[Data section]

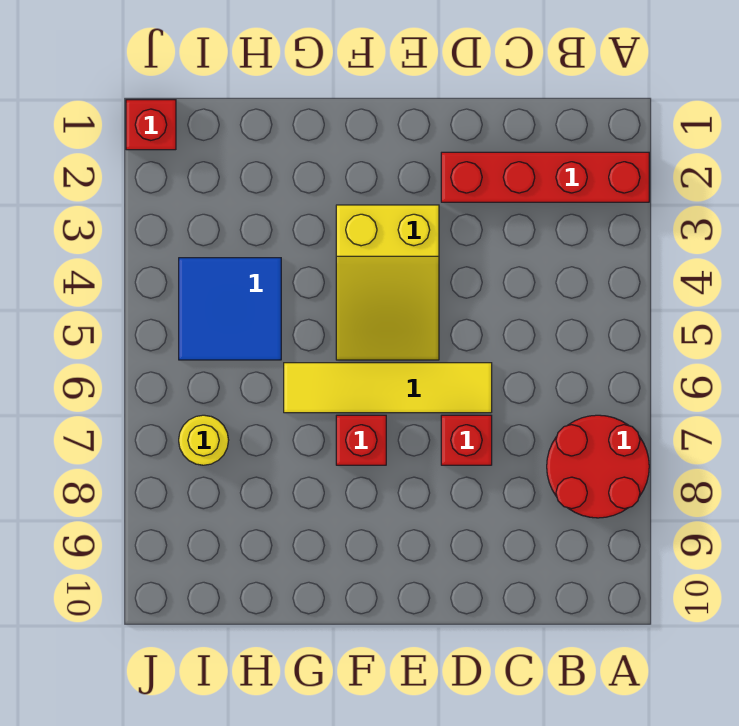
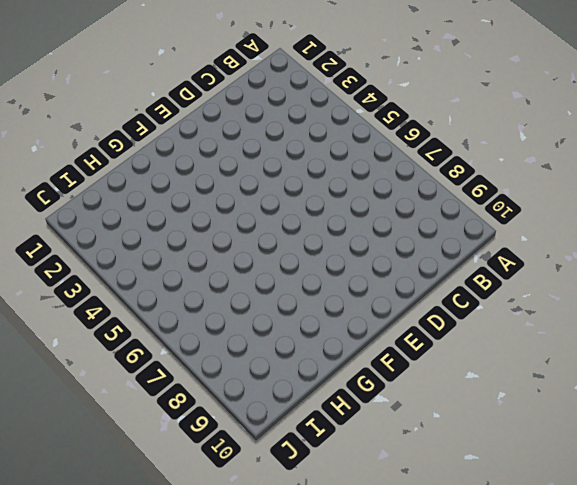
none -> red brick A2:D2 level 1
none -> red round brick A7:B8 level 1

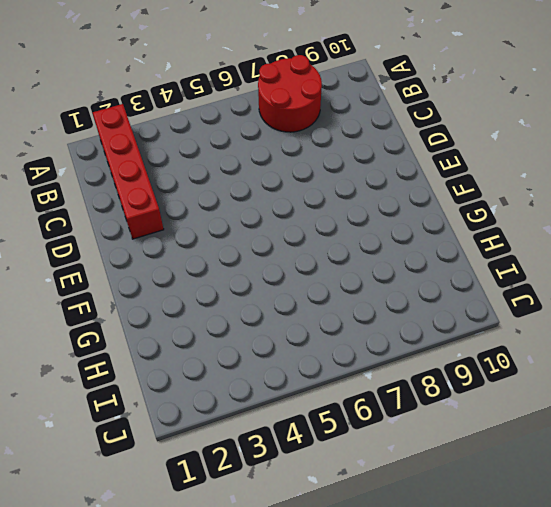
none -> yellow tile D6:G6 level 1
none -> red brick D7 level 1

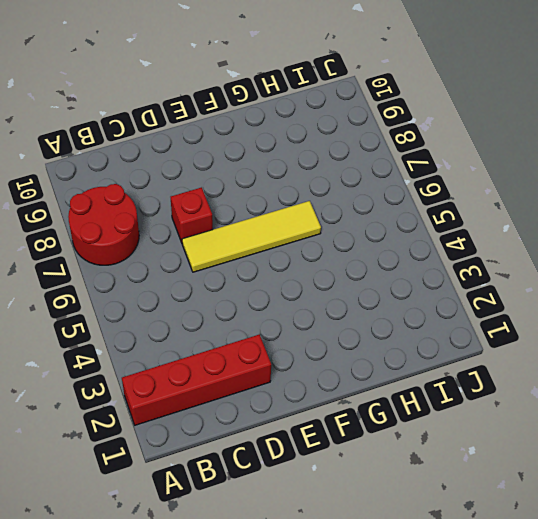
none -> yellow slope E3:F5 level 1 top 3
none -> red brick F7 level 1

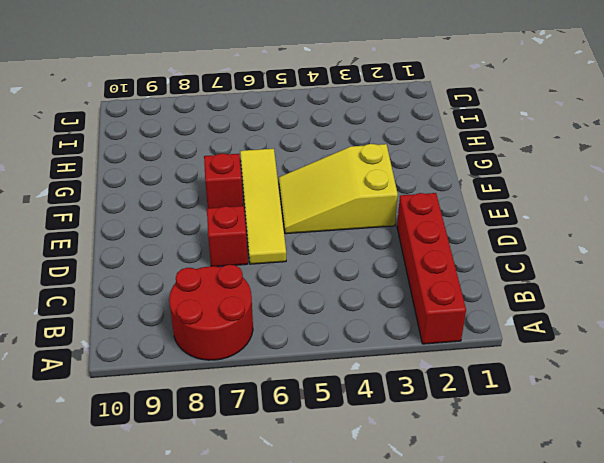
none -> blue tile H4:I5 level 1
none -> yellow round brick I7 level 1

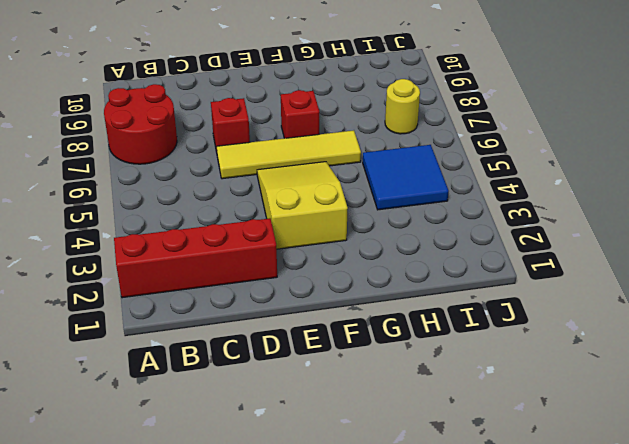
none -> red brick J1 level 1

[/Data section]

With the images excluded, all entries are to be given again exactly.

(Result)
none -> red brick A2:D2 level 1
none -> red round brick A7:B8 level 1

none -> yellow tile D6:G6 level 1
none -> red brick D7 level 1

none -> yellow slope E3:F5 level 1 top 3
none -> red brick F7 level 1

none -> blue tile H4:I5 level 1
none -> yellow round brick I7 level 1

none -> red brick J1 level 1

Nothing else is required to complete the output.